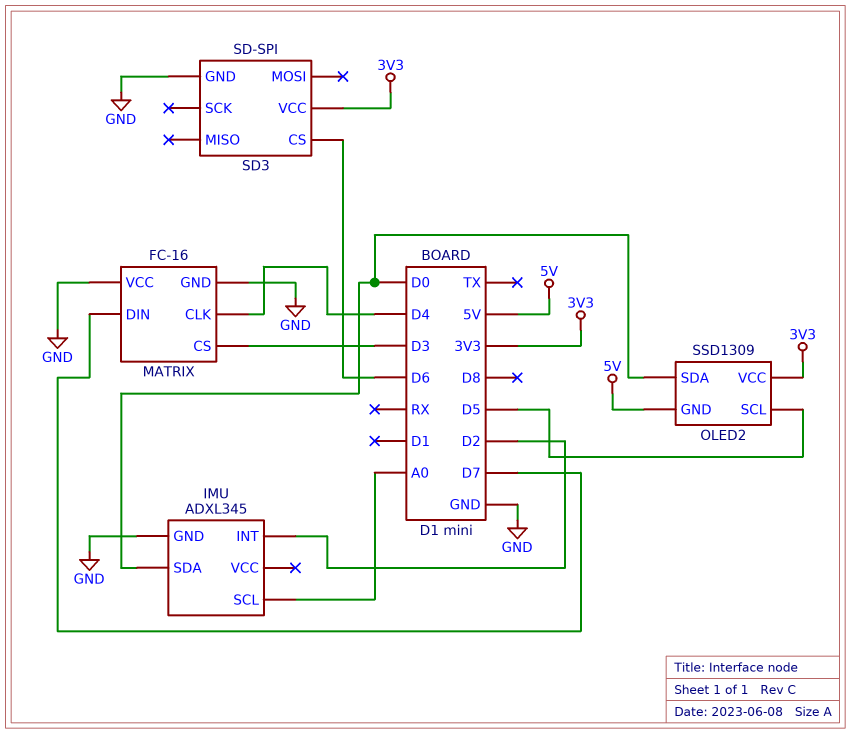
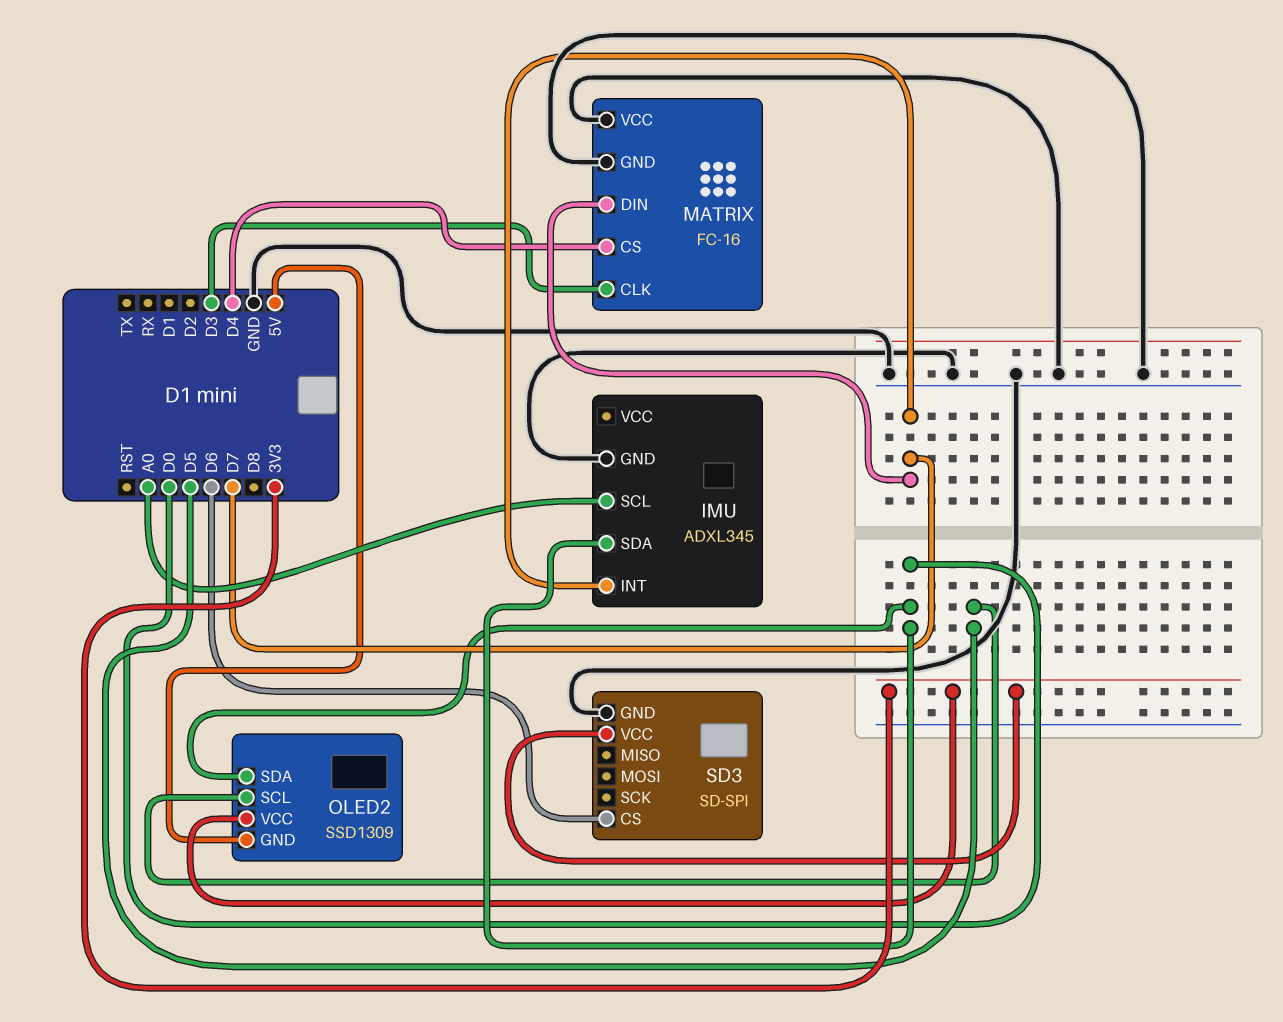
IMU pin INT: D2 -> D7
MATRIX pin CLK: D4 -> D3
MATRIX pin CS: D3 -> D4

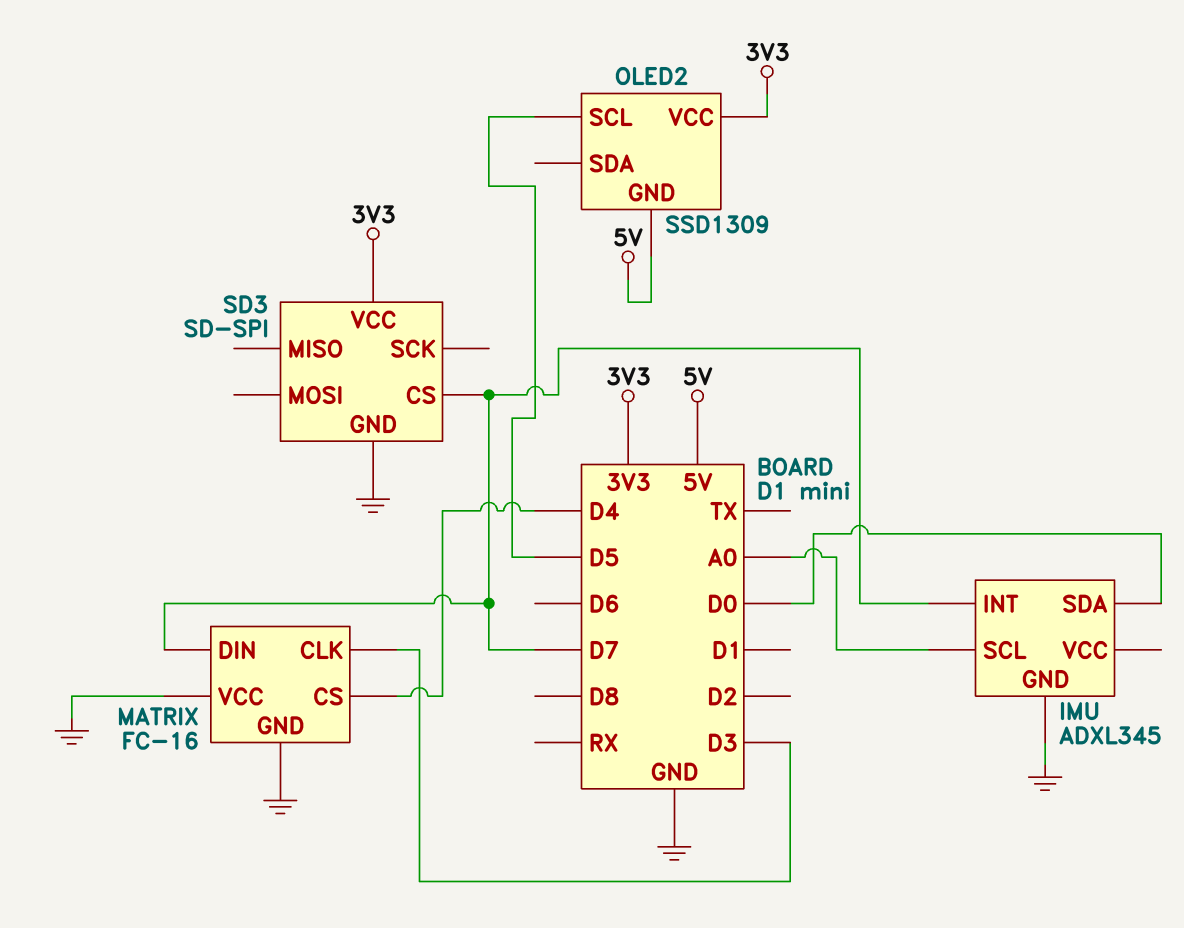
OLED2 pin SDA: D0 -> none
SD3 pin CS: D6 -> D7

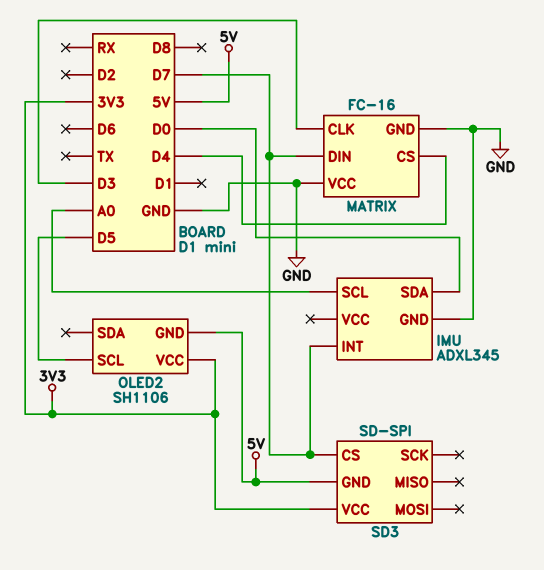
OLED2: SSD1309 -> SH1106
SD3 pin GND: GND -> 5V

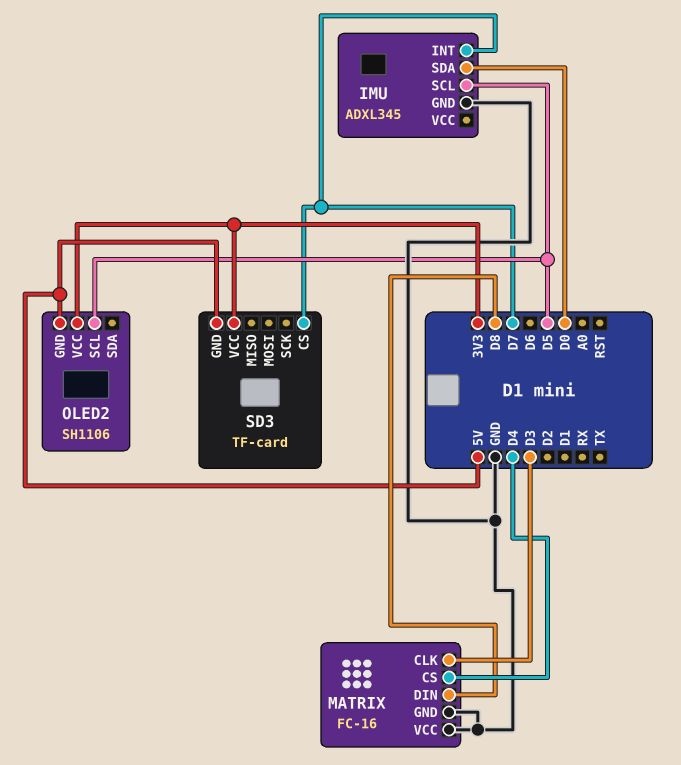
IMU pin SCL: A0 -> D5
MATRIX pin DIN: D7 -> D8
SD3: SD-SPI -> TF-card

======

■ **Problem to work on**
Repeat every record above exactly. Omit the pictures.

■ **Task output**
IMU pin INT: D2 -> D7
MATRIX pin CLK: D4 -> D3
MATRIX pin CS: D3 -> D4

OLED2 pin SDA: D0 -> none
SD3 pin CS: D6 -> D7

OLED2: SSD1309 -> SH1106
SD3 pin GND: GND -> 5V

IMU pin SCL: A0 -> D5
MATRIX pin DIN: D7 -> D8
SD3: SD-SPI -> TF-card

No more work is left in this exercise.